• [Stored data]:
++++++++++++++++++++
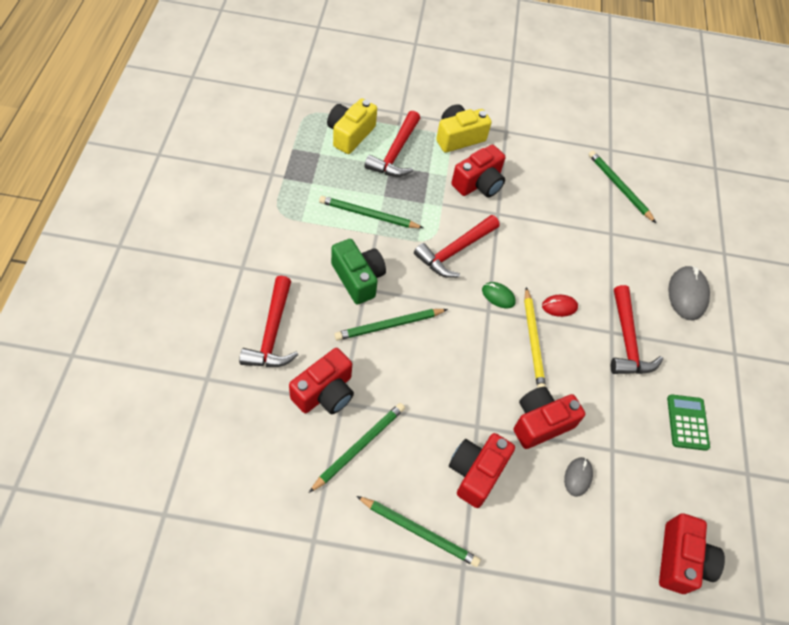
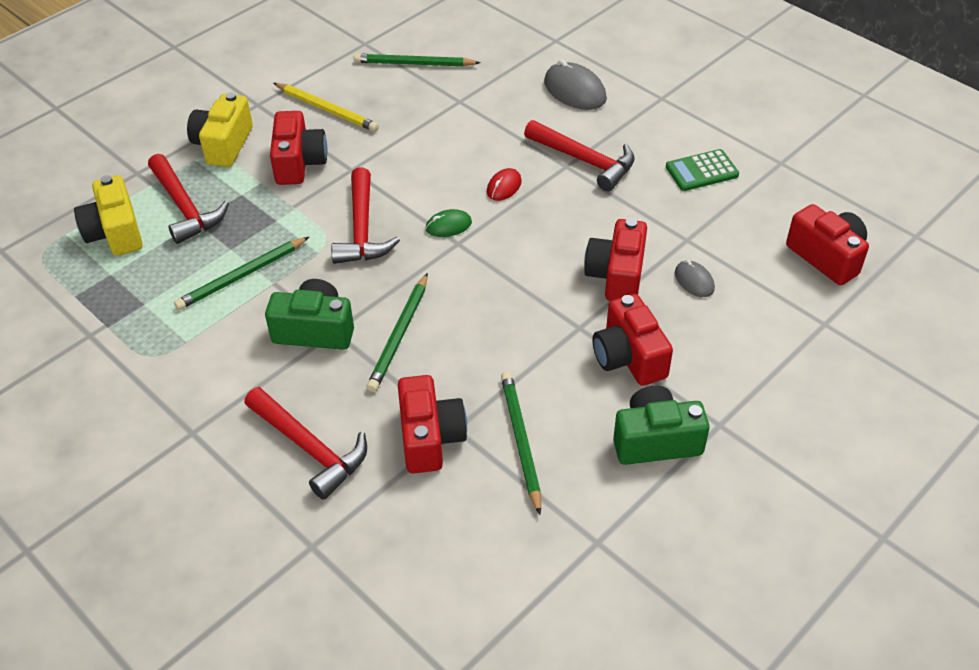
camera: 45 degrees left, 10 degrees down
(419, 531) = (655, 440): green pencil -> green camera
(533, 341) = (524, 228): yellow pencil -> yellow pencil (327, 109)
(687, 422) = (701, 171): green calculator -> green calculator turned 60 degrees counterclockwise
++++++++++++++++++++
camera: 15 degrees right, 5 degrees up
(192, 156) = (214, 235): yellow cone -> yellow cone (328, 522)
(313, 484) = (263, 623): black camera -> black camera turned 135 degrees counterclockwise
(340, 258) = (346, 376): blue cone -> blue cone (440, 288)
++++++++++++++++++++
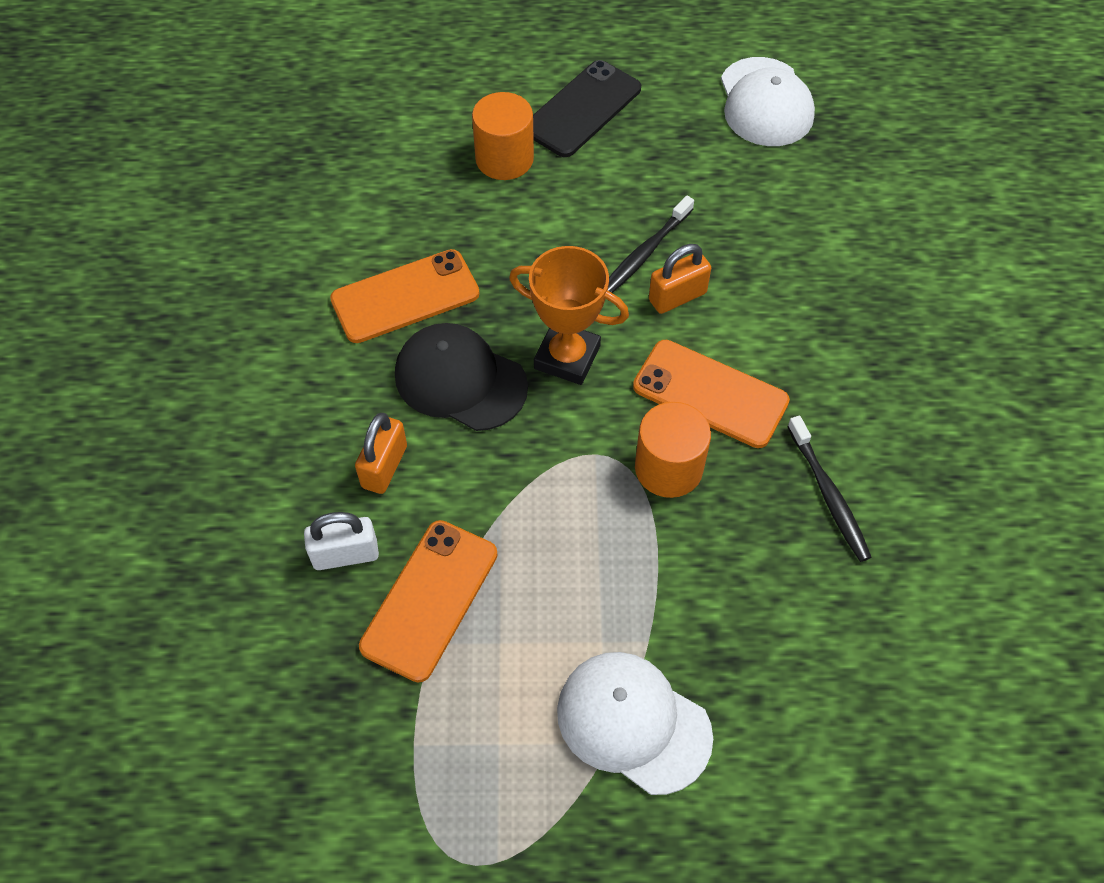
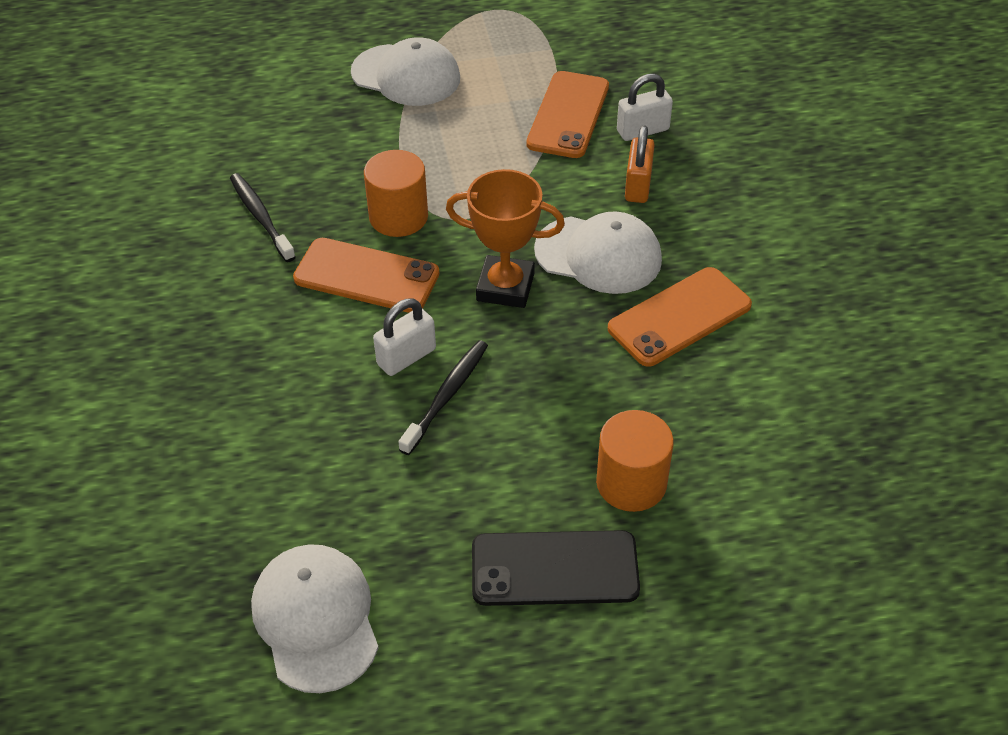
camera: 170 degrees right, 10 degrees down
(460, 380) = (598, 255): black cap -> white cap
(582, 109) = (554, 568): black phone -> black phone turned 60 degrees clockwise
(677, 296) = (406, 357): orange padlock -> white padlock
++++++++++++++++++++
• [About this exercise]: Among the records above, find each line holding "degrees" and list it.

• [Reply to the task]:
camera: 45 degrees left, 10 degrees down
(687, 422) = (701, 171): green calculator -> green calculator turned 60 degrees counterclockwise
camera: 15 degrees right, 5 degrees up
(313, 484) = (263, 623): black camera -> black camera turned 135 degrees counterclockwise
camera: 170 degrees right, 10 degrees down
(582, 109) = (554, 568): black phone -> black phone turned 60 degrees clockwise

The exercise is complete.